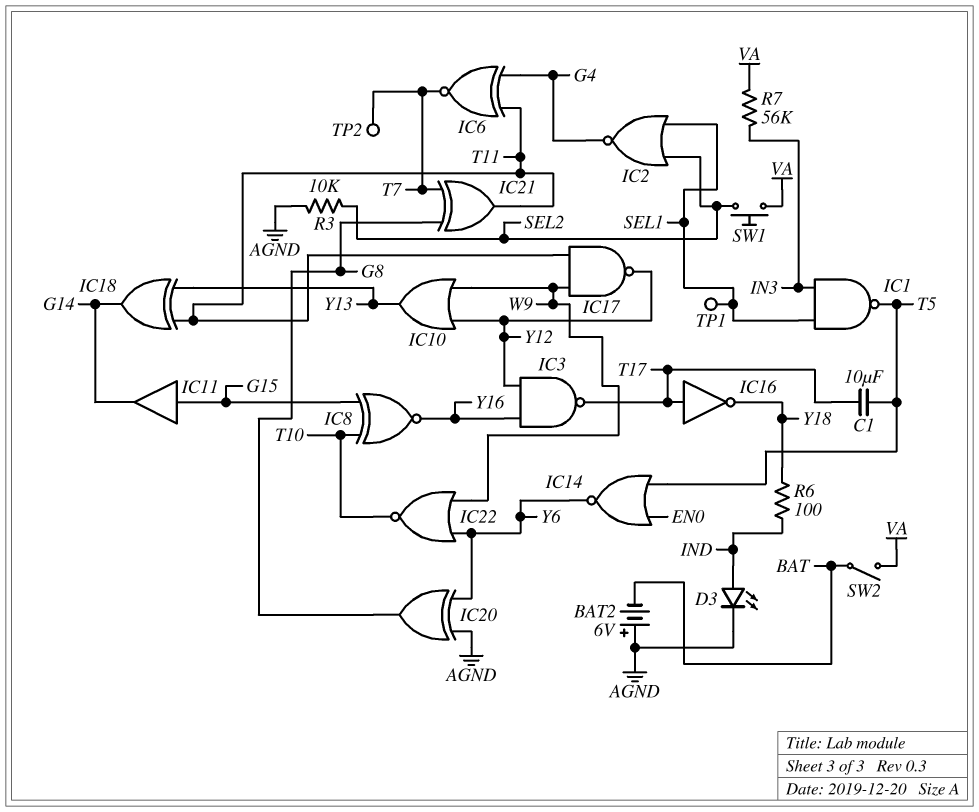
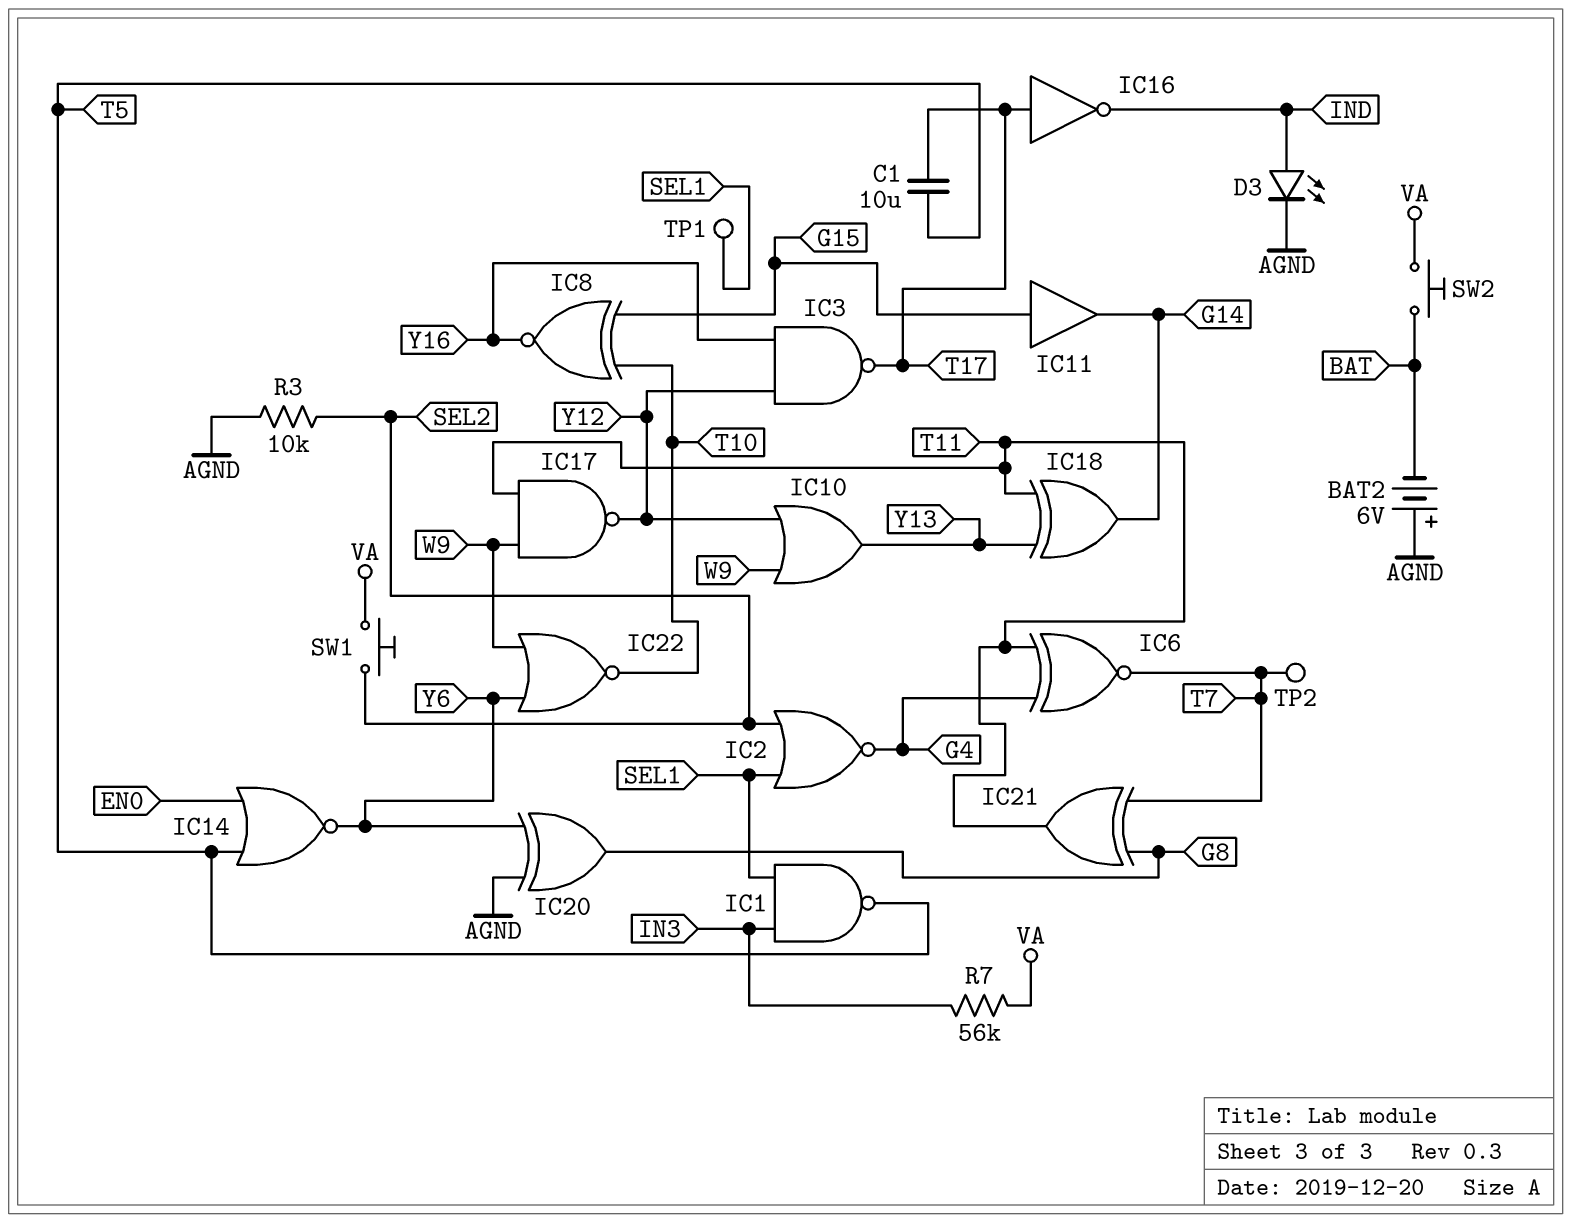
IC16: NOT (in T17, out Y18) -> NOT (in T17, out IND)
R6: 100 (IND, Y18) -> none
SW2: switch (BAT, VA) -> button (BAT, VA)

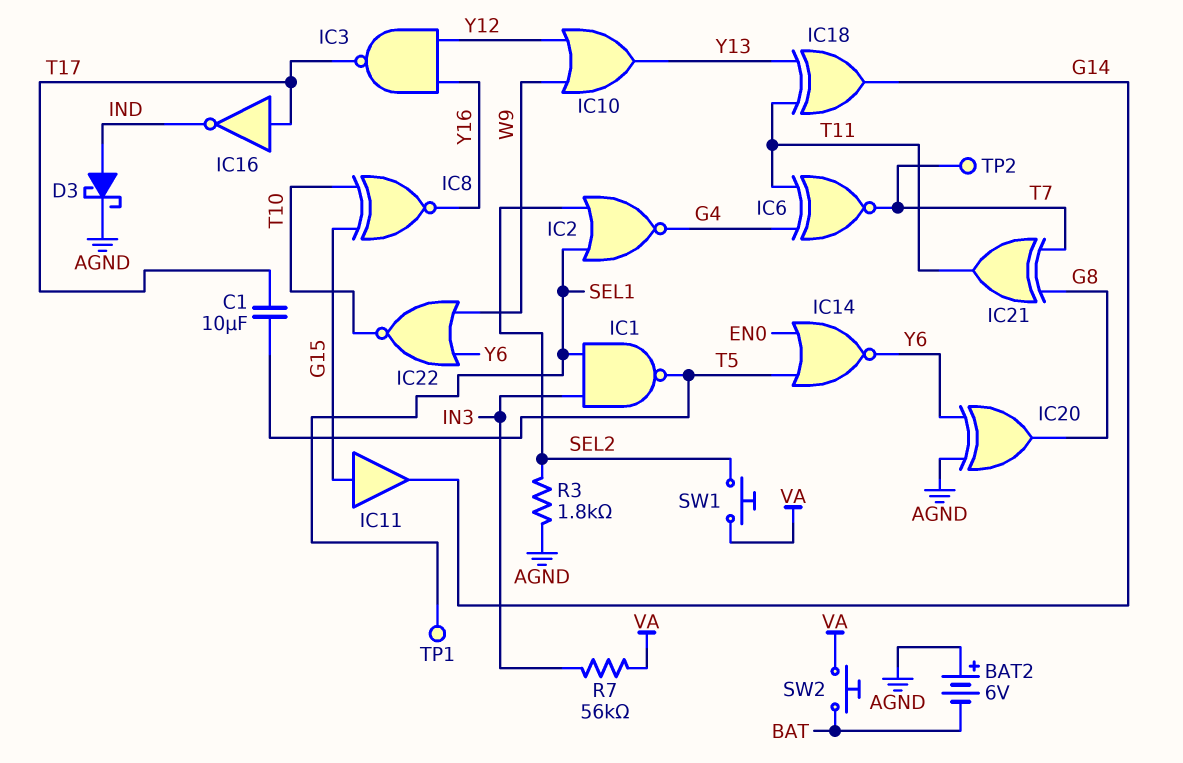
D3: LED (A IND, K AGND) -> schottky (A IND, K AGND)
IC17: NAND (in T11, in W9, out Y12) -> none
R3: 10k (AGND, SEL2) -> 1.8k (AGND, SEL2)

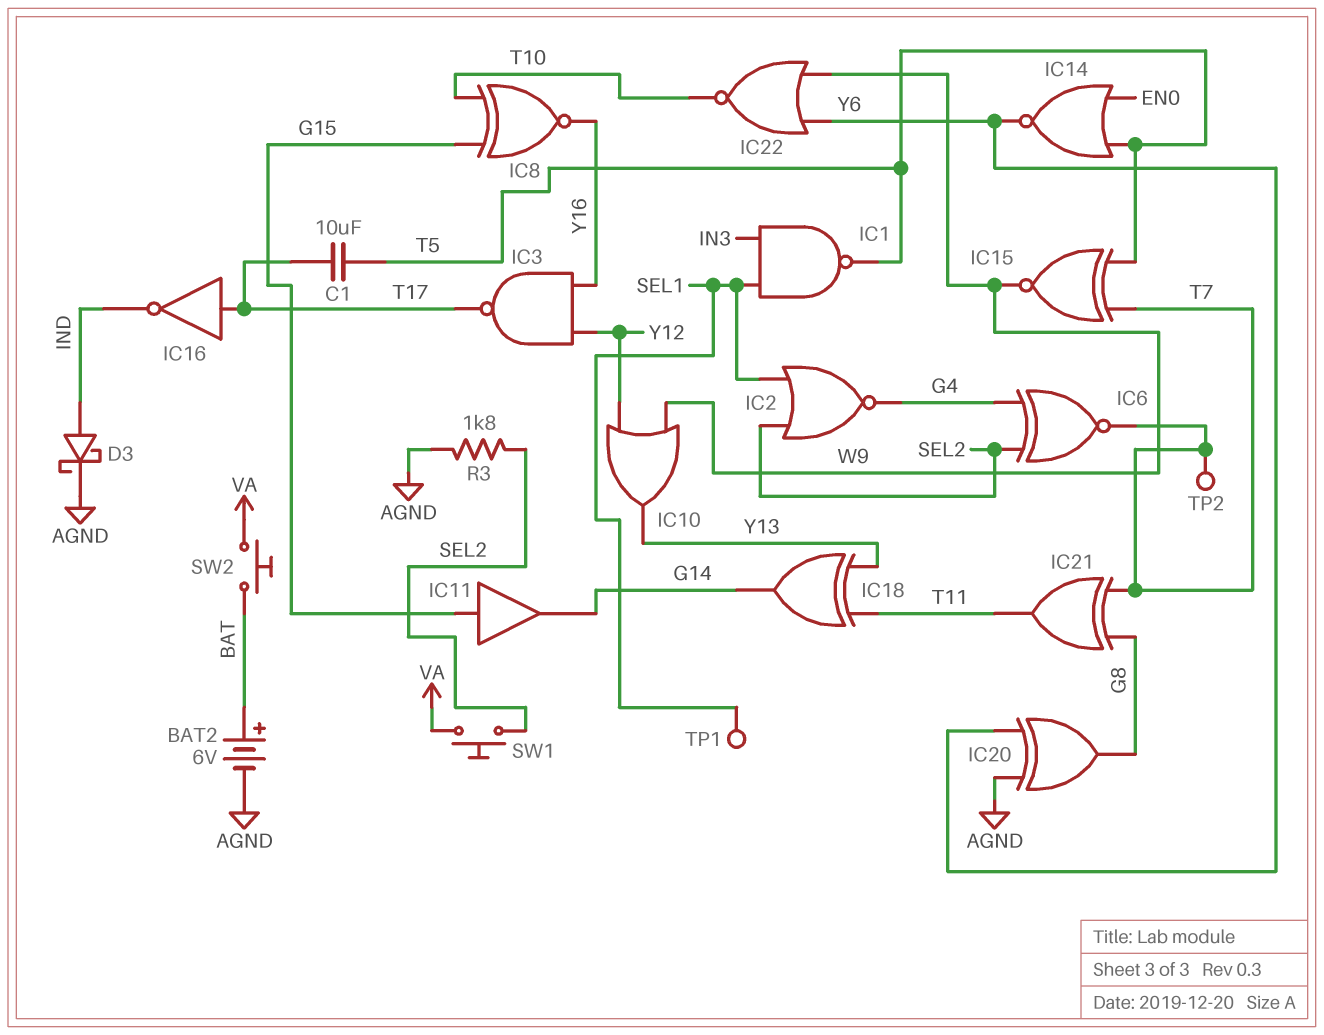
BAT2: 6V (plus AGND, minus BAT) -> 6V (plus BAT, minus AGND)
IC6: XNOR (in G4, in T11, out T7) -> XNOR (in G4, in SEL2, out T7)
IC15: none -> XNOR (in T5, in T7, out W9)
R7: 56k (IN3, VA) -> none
++++++++++++++++++++
▶ WHAT YOU ARE ASKED TO DO: Leaving the images out, retype all the material above exactly.

▶ RESPONSE:
IC16: NOT (in T17, out Y18) -> NOT (in T17, out IND)
R6: 100 (IND, Y18) -> none
SW2: switch (BAT, VA) -> button (BAT, VA)

D3: LED (A IND, K AGND) -> schottky (A IND, K AGND)
IC17: NAND (in T11, in W9, out Y12) -> none
R3: 10k (AGND, SEL2) -> 1.8k (AGND, SEL2)

BAT2: 6V (plus AGND, minus BAT) -> 6V (plus BAT, minus AGND)
IC6: XNOR (in G4, in T11, out T7) -> XNOR (in G4, in SEL2, out T7)
IC15: none -> XNOR (in T5, in T7, out W9)
R7: 56k (IN3, VA) -> none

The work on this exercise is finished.